» **Extracted data entries**
====

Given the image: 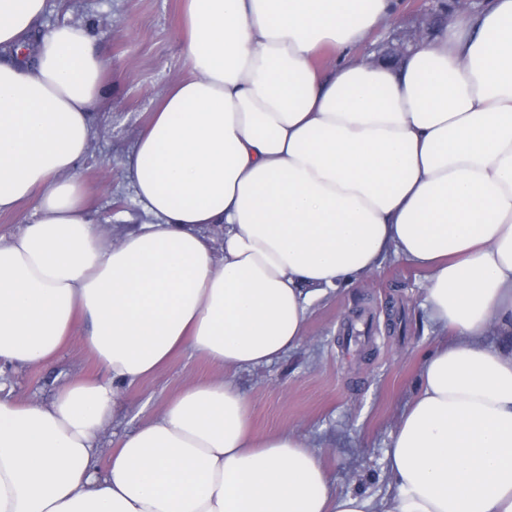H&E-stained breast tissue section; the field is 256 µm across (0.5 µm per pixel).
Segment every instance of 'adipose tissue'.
<instances>
[{"label": "adipose tissue", "instance_id": "1", "mask_svg": "<svg viewBox=\"0 0 512 512\" xmlns=\"http://www.w3.org/2000/svg\"><path fill=\"white\" fill-rule=\"evenodd\" d=\"M394 2L184 0L189 74L124 163L144 219L113 243L76 176L110 64L84 20L41 32L46 0H0V215L34 204L0 236V363L49 364L82 323L102 373L47 405L0 383V512H512V0L399 64L361 57ZM389 255L427 270L440 341L378 501L296 431L254 435L234 378L301 347L312 302ZM183 348L222 377L99 472L122 386Z\"/></svg>", "mask_w": 512, "mask_h": 512}]
</instances>
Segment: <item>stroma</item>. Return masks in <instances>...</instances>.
Returning <instances> with one entry per match:
<instances>
[{
	"label": "stroma",
	"mask_w": 512,
	"mask_h": 512,
	"mask_svg": "<svg viewBox=\"0 0 512 512\" xmlns=\"http://www.w3.org/2000/svg\"><path fill=\"white\" fill-rule=\"evenodd\" d=\"M181 4L72 0L66 6L47 0L43 26L62 20L69 8L90 17L96 46L112 66V91L95 111L99 135L78 175L91 209L117 234L140 222L123 163L159 97L189 73L179 31ZM453 5L454 0H397L393 18L366 38L362 53L409 30L425 11L431 31H440ZM427 278V272L390 257L358 286L329 290L314 302L302 348L235 377L251 404L255 434L296 431L339 489L389 496L384 451L437 339L422 308ZM99 375L75 336L54 364L10 372L9 386L17 399L46 404L72 377ZM221 375L198 353L175 354L156 374L123 389L101 447H115L184 386Z\"/></svg>",
	"instance_id": "stroma-1"
}]
</instances>
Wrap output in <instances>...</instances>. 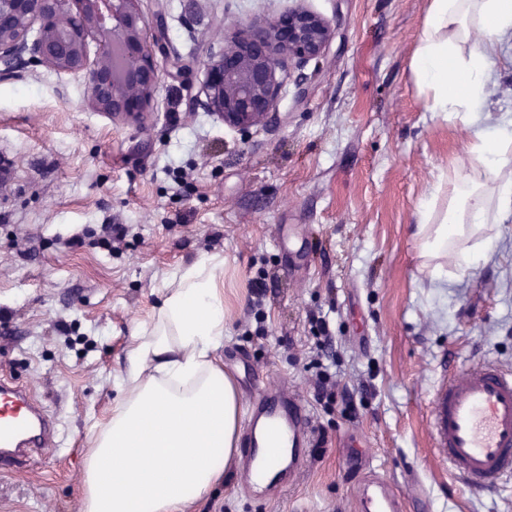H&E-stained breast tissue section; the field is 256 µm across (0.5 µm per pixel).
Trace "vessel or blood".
Wrapping results in <instances>:
<instances>
[{
	"instance_id": "1",
	"label": "vessel or blood",
	"mask_w": 512,
	"mask_h": 512,
	"mask_svg": "<svg viewBox=\"0 0 512 512\" xmlns=\"http://www.w3.org/2000/svg\"><path fill=\"white\" fill-rule=\"evenodd\" d=\"M261 422L276 431L279 446L287 449V470L268 468L274 448L258 434ZM58 433L57 418L30 389L0 375V472L33 466L32 449L56 447ZM431 434L464 486L488 489L511 477L512 373L491 363L449 372L435 393ZM311 435V416L299 395L254 380L242 454L244 472L260 475L251 492L294 483L307 460ZM362 485L358 512H403L389 484L368 477Z\"/></svg>"
}]
</instances>
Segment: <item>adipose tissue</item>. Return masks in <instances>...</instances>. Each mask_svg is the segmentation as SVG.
<instances>
[{
	"instance_id": "adipose-tissue-1",
	"label": "adipose tissue",
	"mask_w": 512,
	"mask_h": 512,
	"mask_svg": "<svg viewBox=\"0 0 512 512\" xmlns=\"http://www.w3.org/2000/svg\"><path fill=\"white\" fill-rule=\"evenodd\" d=\"M512 33V0H428L411 78L428 109L469 123L486 94L496 44ZM474 162L444 171L417 210L422 266L438 279L469 269L479 231L512 215V133L475 131ZM224 257L177 269L136 329L112 415L92 439L83 512H184L222 482L237 453L240 404L224 370Z\"/></svg>"
}]
</instances>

====

» **The problem**
Beginning at the line that contains "Segment: <item>adipose tissue</item>.", retype each line of the listing up to and including the last one, exactly as it stands, and nothing else.

» **The response**
Segment: <item>adipose tissue</item>. Return masks in <instances>...</instances>. Each mask_svg is the segmentation as SVG.
<instances>
[{
	"instance_id": "adipose-tissue-1",
	"label": "adipose tissue",
	"mask_w": 512,
	"mask_h": 512,
	"mask_svg": "<svg viewBox=\"0 0 512 512\" xmlns=\"http://www.w3.org/2000/svg\"><path fill=\"white\" fill-rule=\"evenodd\" d=\"M512 33V0H428L411 78L428 109L469 123L486 94L496 44ZM474 162L444 171L417 210L422 266L438 279L469 269L479 231L512 215V133L475 131ZM224 257L177 269L136 329L112 415L92 439L83 512H184L222 482L237 453L240 404L224 370Z\"/></svg>"
}]
</instances>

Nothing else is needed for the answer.